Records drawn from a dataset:
........

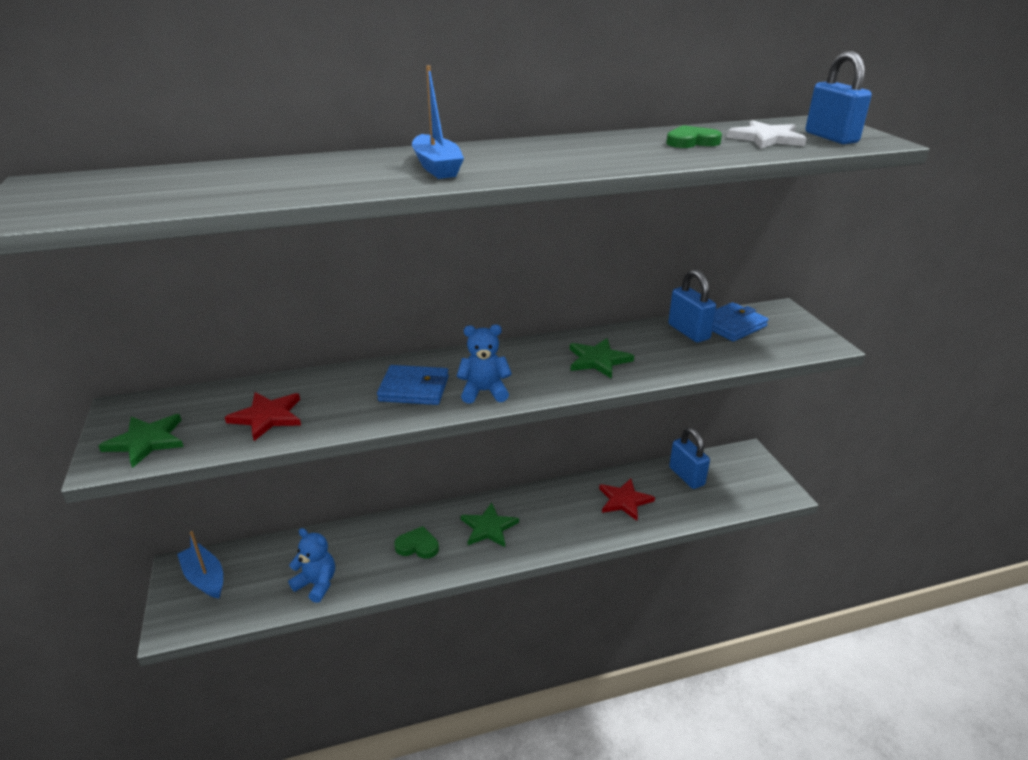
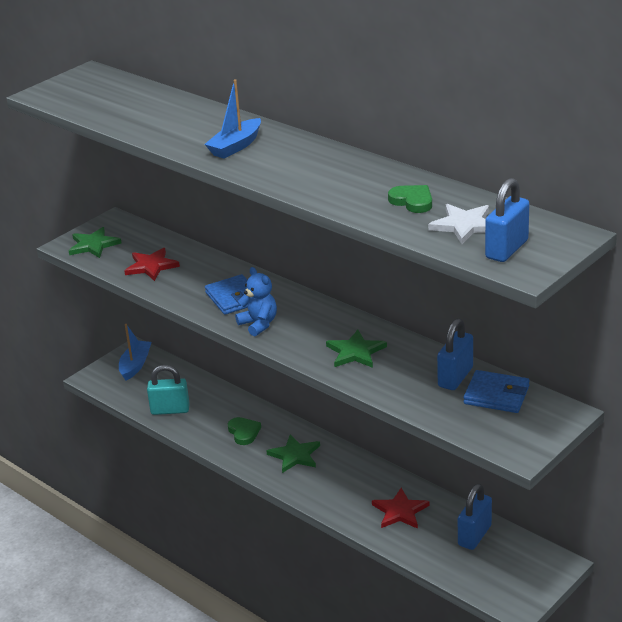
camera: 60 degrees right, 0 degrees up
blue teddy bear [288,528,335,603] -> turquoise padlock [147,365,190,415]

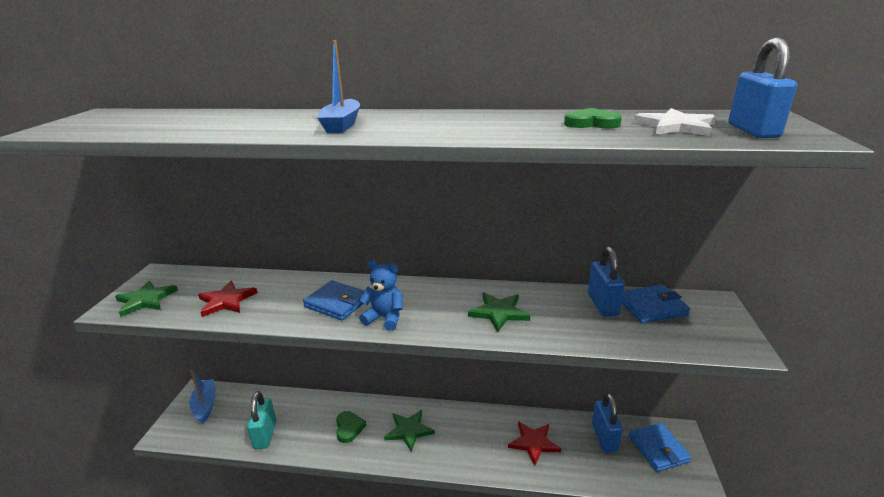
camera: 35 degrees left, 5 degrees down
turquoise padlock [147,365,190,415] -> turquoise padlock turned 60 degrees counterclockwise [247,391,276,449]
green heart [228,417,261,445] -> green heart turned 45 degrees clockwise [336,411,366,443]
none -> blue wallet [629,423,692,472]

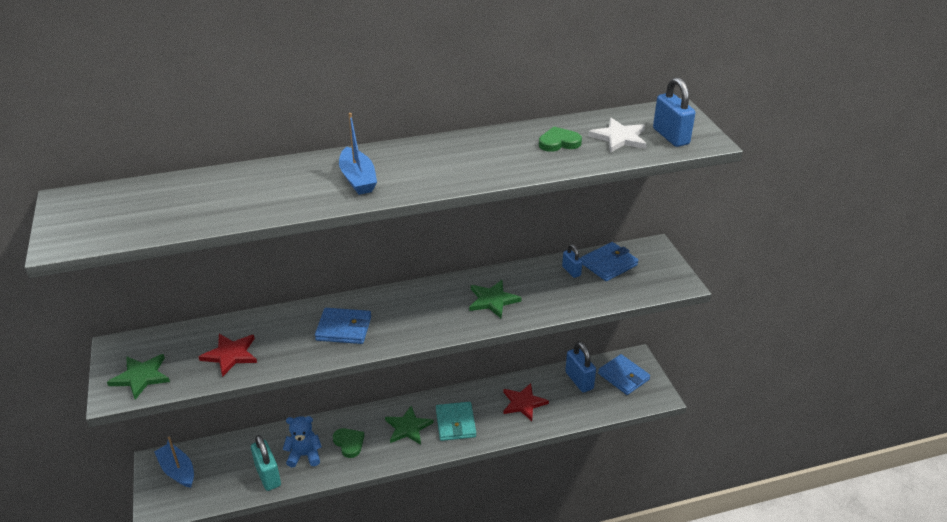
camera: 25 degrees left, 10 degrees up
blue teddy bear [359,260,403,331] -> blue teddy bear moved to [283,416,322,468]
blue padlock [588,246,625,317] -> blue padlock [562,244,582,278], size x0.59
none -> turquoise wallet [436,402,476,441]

........

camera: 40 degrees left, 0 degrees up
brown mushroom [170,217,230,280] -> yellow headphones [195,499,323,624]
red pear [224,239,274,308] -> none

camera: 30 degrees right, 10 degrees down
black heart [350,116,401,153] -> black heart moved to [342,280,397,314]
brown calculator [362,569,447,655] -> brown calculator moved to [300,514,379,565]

........

▸ **Your task**
What is needed is every line from the data above that includes the string "moved", copied out.

▸ **Solution for this task**
blue teddy bear [359,260,403,331] -> blue teddy bear moved to [283,416,322,468]
black heart [350,116,401,153] -> black heart moved to [342,280,397,314]
brown calculator [362,569,447,655] -> brown calculator moved to [300,514,379,565]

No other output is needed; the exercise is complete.